Please retype the entries exactly as they stand, leaving out any pictures.

** Opening Data records block **

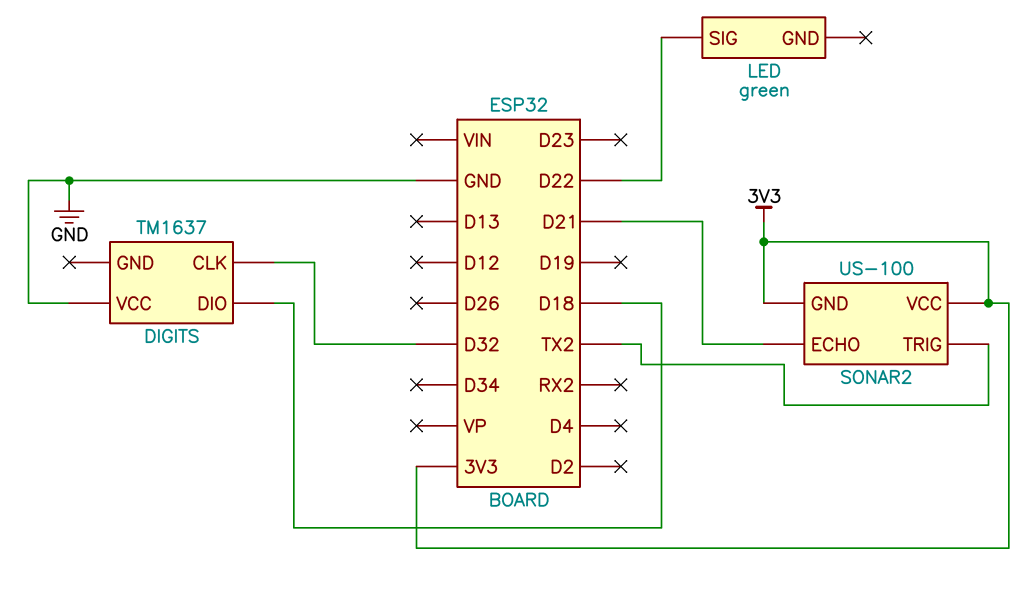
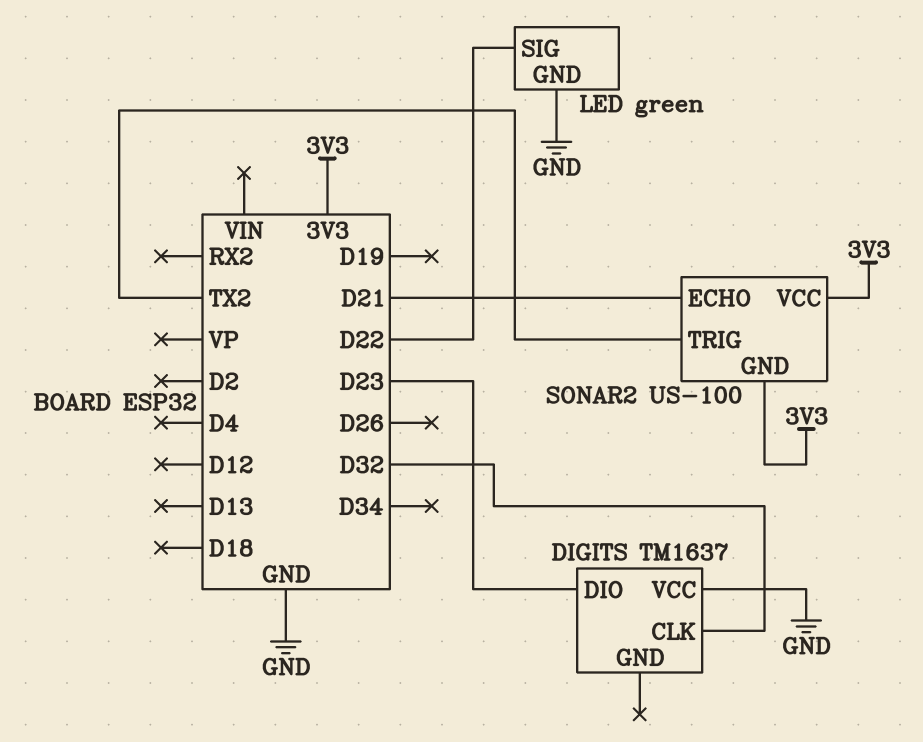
DIGITS pin DIO: D18 -> D23
LED pin GND: none -> GND

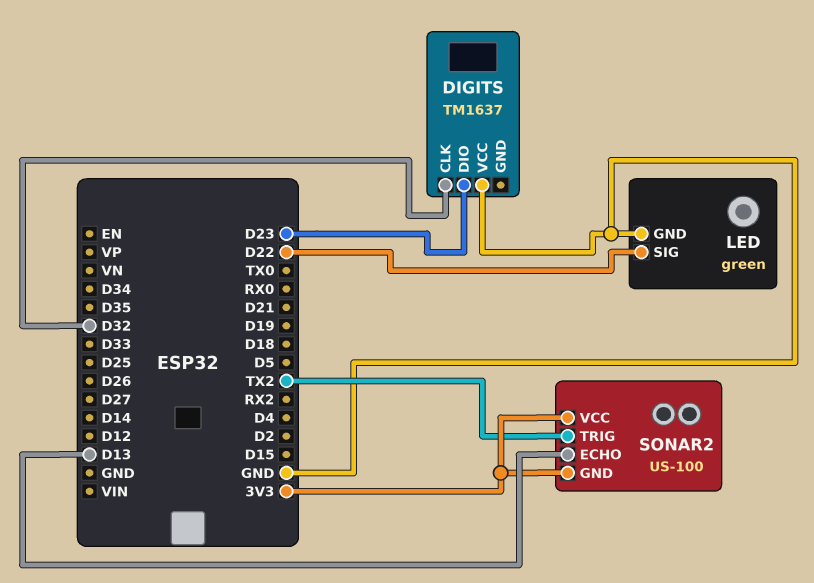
SONAR2 pin ECHO: D21 -> D13

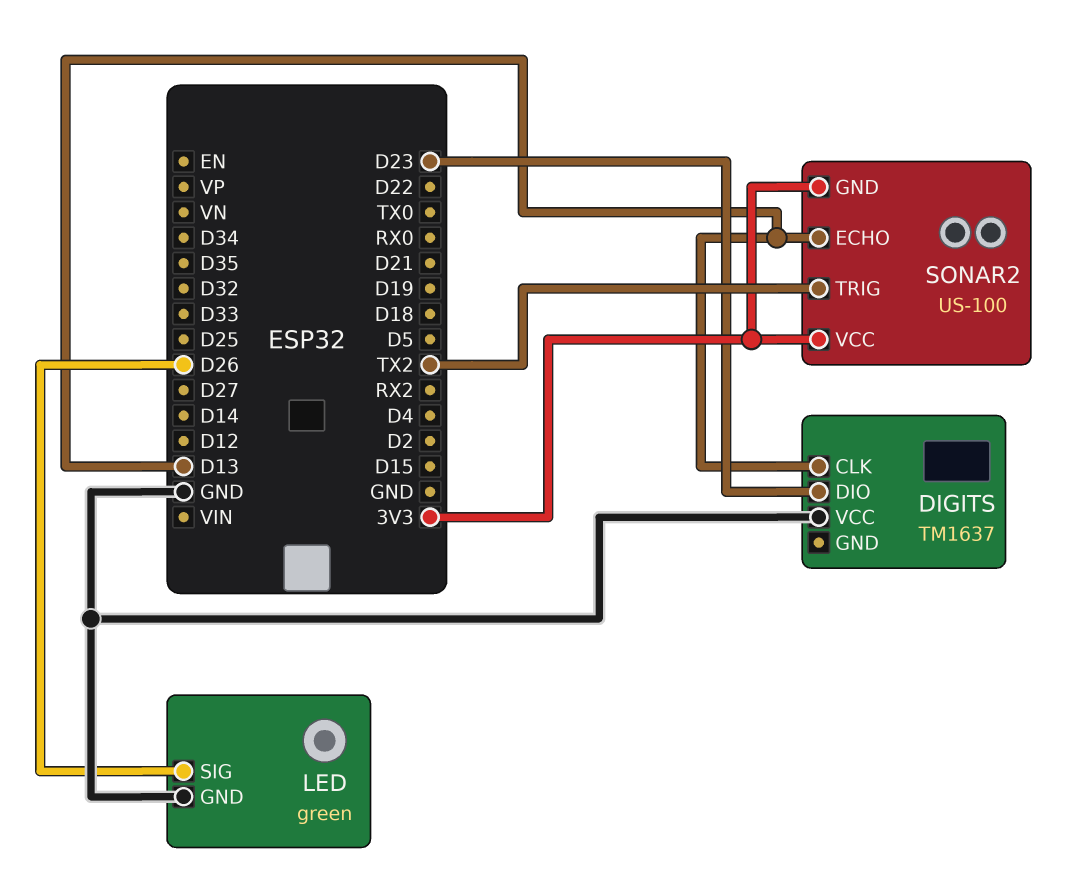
DIGITS pin CLK: D32 -> D13
LED pin SIG: D22 -> D26

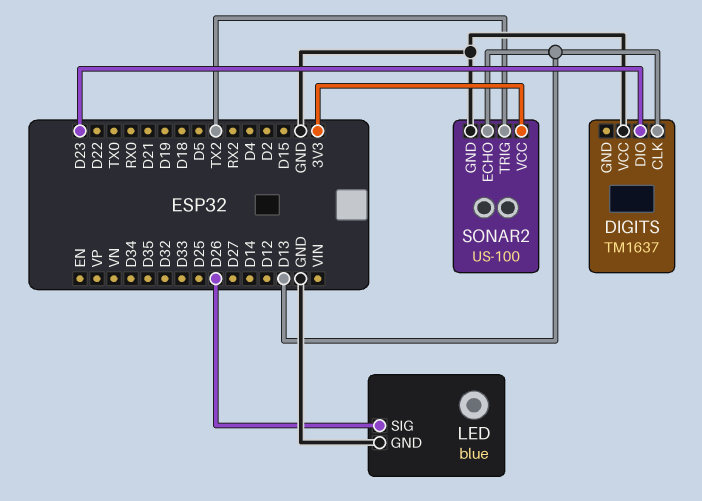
LED: green -> blue
SONAR2 pin GND: 3V3 -> GND

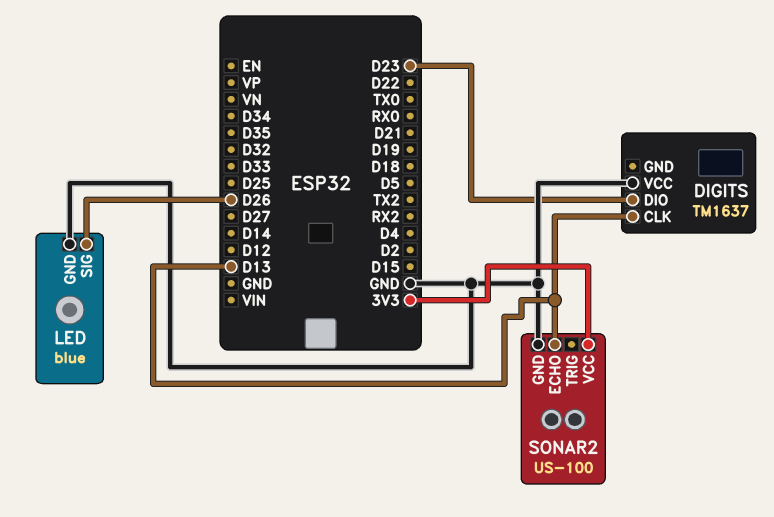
SONAR2 pin TRIG: TX2 -> none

** Closing Data records block **

_Answer space_
DIGITS pin DIO: D18 -> D23
LED pin GND: none -> GND

SONAR2 pin ECHO: D21 -> D13

DIGITS pin CLK: D32 -> D13
LED pin SIG: D22 -> D26

LED: green -> blue
SONAR2 pin GND: 3V3 -> GND

SONAR2 pin TRIG: TX2 -> none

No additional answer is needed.